**DATA EXTRACT:**

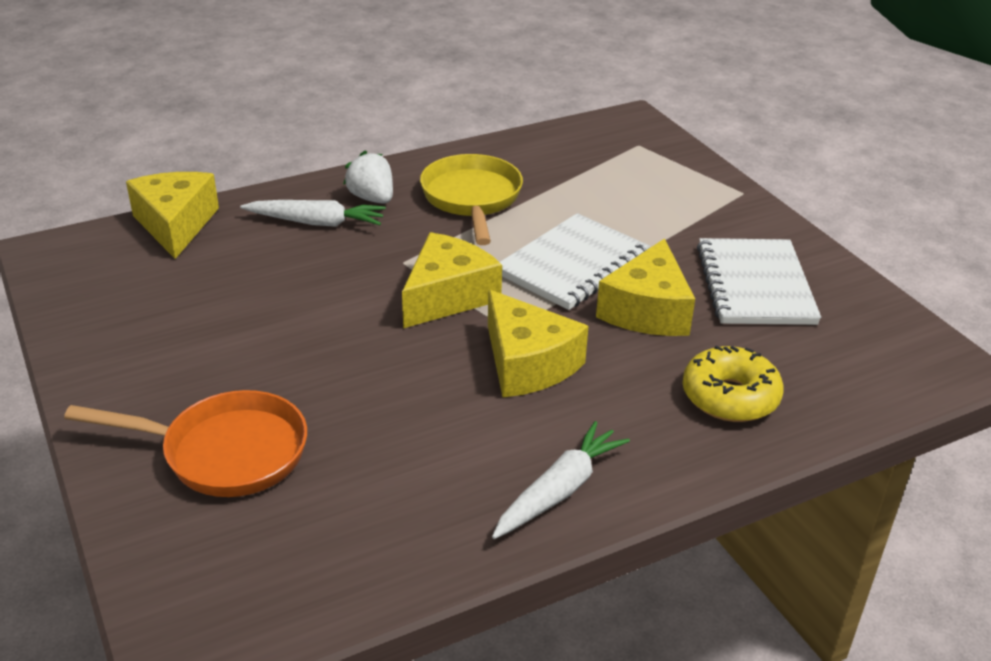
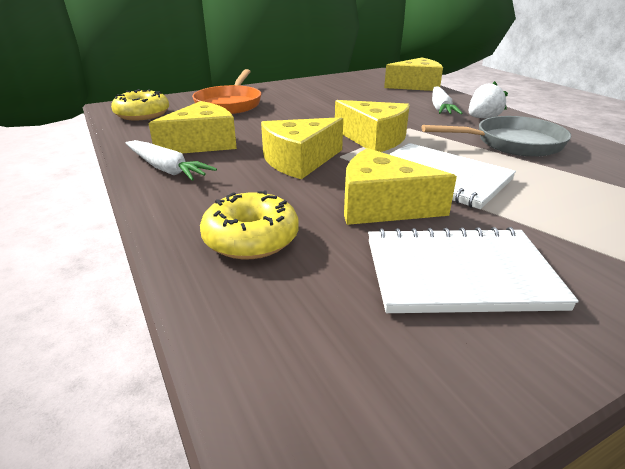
camera: 90 degrees right, 5 degrees down
(269, 580) = (142, 114): none -> yellow donut
(455, 465) = (202, 143): none -> yellow cheese
(472, 199) = (512, 144): yellow pan -> grey pan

**WORK TO COMPLETE:** Set down nothing but the lines from the one containing "(455, 465) = (202, 143): none" through the final line above, exactly as written.

**TASK RESULT:**
(455, 465) = (202, 143): none -> yellow cheese
(472, 199) = (512, 144): yellow pan -> grey pan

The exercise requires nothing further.